Detected change data:
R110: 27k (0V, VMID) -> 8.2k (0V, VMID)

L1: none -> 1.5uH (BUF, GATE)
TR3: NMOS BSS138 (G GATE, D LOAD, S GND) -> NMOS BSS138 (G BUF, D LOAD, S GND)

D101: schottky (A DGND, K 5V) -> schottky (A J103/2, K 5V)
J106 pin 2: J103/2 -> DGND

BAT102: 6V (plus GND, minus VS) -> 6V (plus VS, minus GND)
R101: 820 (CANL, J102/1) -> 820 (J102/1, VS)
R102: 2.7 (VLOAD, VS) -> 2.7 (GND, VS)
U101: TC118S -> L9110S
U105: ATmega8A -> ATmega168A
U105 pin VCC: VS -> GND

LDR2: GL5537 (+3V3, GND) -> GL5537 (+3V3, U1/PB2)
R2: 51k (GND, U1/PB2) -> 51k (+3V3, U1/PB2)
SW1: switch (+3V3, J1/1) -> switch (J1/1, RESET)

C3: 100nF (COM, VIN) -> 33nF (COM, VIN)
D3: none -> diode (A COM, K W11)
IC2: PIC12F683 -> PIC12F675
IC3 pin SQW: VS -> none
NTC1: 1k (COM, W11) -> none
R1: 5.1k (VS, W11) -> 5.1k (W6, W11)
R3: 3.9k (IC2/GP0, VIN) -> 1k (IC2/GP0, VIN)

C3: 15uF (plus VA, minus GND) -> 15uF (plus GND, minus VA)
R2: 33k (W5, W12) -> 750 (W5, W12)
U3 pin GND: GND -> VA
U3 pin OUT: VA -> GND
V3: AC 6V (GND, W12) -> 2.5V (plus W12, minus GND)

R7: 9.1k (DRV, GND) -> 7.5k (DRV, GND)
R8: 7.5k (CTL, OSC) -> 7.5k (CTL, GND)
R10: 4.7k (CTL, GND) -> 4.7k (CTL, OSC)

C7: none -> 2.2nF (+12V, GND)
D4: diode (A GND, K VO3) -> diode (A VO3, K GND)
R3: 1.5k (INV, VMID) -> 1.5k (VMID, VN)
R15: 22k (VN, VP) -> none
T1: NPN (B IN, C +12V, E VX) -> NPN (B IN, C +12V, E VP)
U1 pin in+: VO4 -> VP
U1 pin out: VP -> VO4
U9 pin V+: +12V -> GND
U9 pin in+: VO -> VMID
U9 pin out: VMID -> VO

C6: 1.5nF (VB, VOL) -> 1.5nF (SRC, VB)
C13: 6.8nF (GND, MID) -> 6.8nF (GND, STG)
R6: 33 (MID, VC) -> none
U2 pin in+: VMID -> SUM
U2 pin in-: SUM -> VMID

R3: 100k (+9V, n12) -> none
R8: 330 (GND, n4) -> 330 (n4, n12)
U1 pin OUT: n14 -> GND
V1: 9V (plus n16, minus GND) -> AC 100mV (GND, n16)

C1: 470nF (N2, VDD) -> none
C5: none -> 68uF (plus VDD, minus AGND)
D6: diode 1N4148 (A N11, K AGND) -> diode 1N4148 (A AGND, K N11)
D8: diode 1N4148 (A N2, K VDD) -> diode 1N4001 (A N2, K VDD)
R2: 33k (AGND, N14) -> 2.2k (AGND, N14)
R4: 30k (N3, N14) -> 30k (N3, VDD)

▶ _What the task requires_
Your task is to write out, exactly, the line that contains "U2 pin in+: VMID -> SUM" and each line after it to the end of the data, with no other lines.

▶ _Your response_
U2 pin in+: VMID -> SUM
U2 pin in-: SUM -> VMID

R3: 100k (+9V, n12) -> none
R8: 330 (GND, n4) -> 330 (n4, n12)
U1 pin OUT: n14 -> GND
V1: 9V (plus n16, minus GND) -> AC 100mV (GND, n16)

C1: 470nF (N2, VDD) -> none
C5: none -> 68uF (plus VDD, minus AGND)
D6: diode 1N4148 (A N11, K AGND) -> diode 1N4148 (A AGND, K N11)
D8: diode 1N4148 (A N2, K VDD) -> diode 1N4001 (A N2, K VDD)
R2: 33k (AGND, N14) -> 2.2k (AGND, N14)
R4: 30k (N3, N14) -> 30k (N3, VDD)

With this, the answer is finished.